> _Work order_: After removing every image, reproduce the data exactly as it appears.

Stored items
◇ ◇ ◇ ◇ ◇

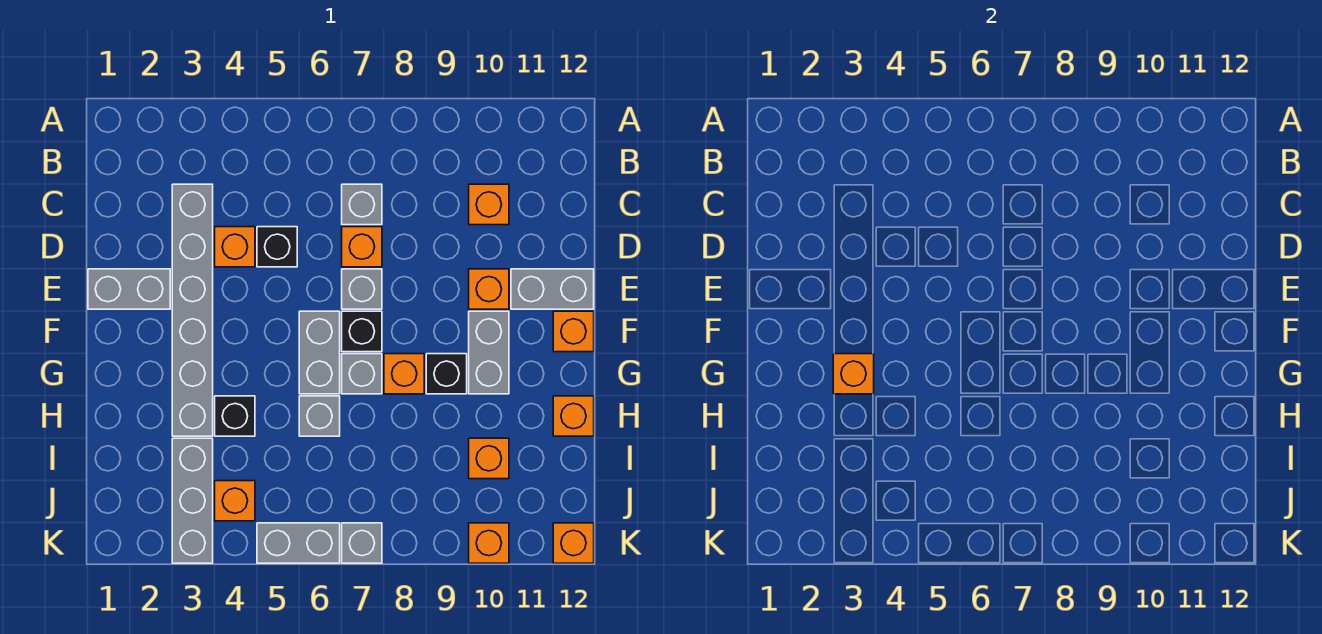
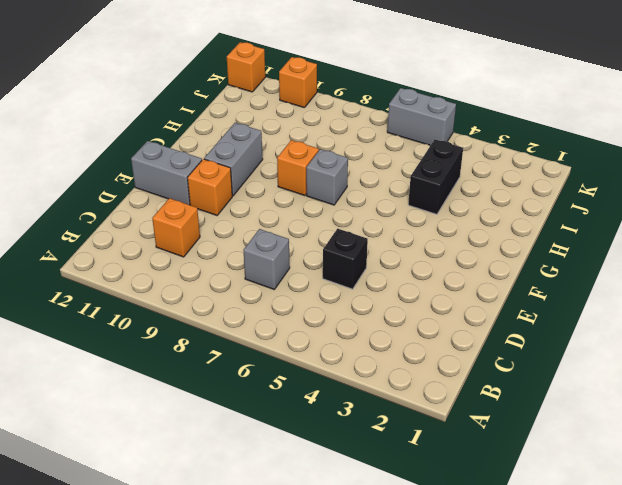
black brick H4:I4 level 1 -> black brick H4 level 1
none -> grey brick C3:H3 level 1
none -> orange brick D4 level 1
none -> orange brick D7 level 1

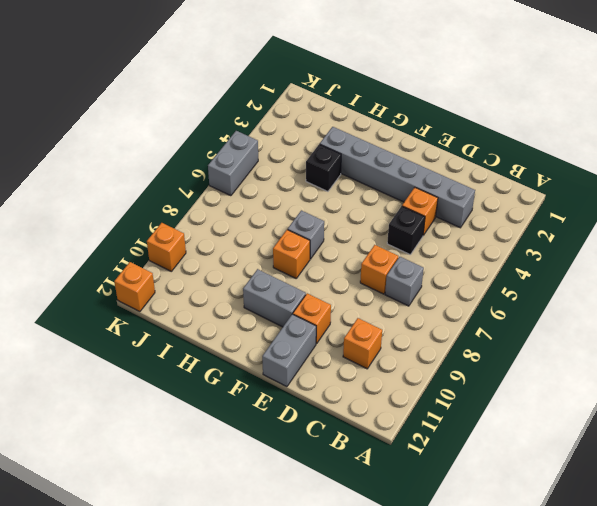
none -> grey brick E1:E2 level 1
none -> grey brick E7 level 1
none -> grey brick F6:G6 level 1

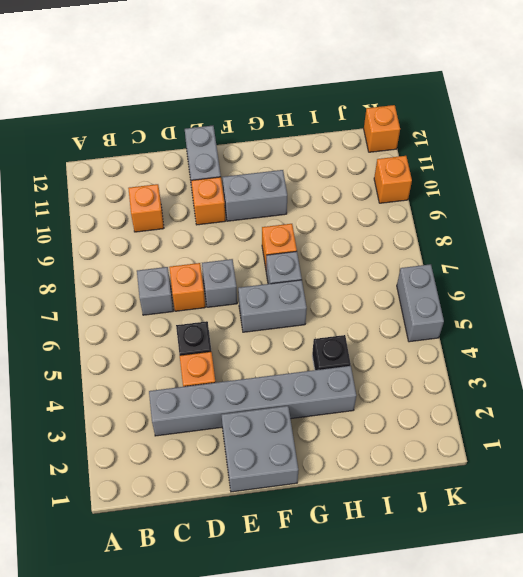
grey brick E1:F2 level 1 -> grey brick E1:E2 level 1
none -> black brick F7 level 1
none -> orange brick F12 level 1
none -> black brick G9 level 1

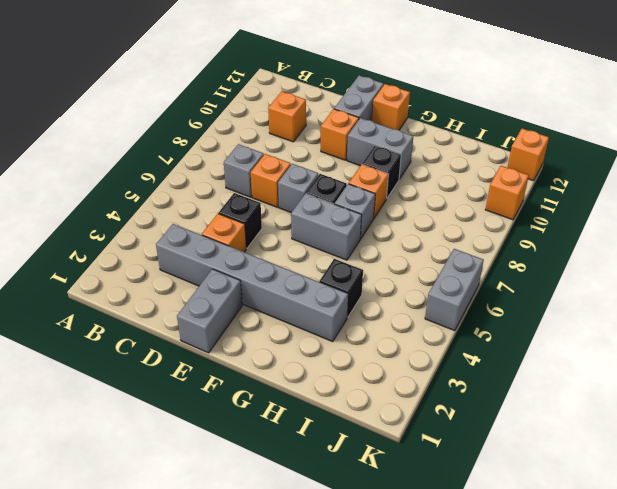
none -> grey brick H6 level 1
none -> orange brick H12 level 1
none -> grey brick I3:K3 level 1

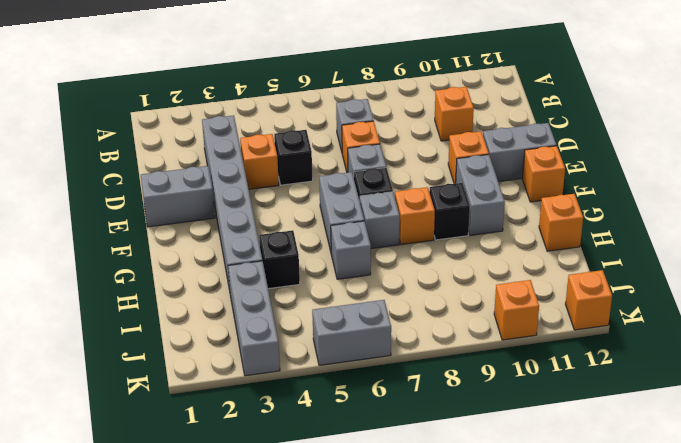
none -> orange brick I10 level 1
none -> orange brick J4 level 1
none -> grey brick K7 level 1

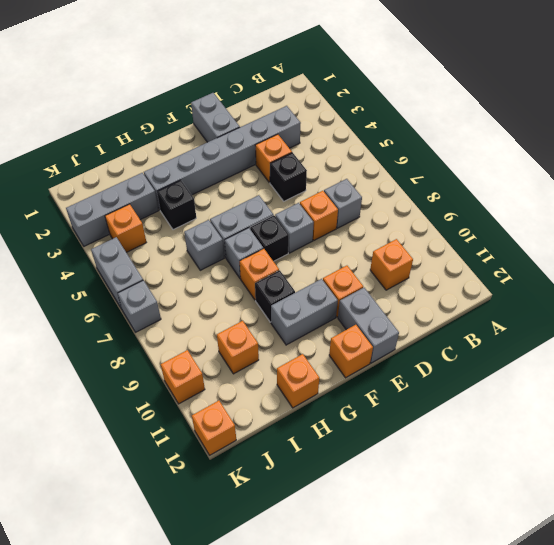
none -> orange brick G3 level 2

◇ ◇ ◇ ◇ ◇

> _Reply_:
black brick H4:I4 level 1 -> black brick H4 level 1
none -> grey brick C3:H3 level 1
none -> orange brick D4 level 1
none -> orange brick D7 level 1

none -> grey brick E1:E2 level 1
none -> grey brick E7 level 1
none -> grey brick F6:G6 level 1

grey brick E1:F2 level 1 -> grey brick E1:E2 level 1
none -> black brick F7 level 1
none -> orange brick F12 level 1
none -> black brick G9 level 1

none -> grey brick H6 level 1
none -> orange brick H12 level 1
none -> grey brick I3:K3 level 1

none -> orange brick I10 level 1
none -> orange brick J4 level 1
none -> grey brick K7 level 1

none -> orange brick G3 level 2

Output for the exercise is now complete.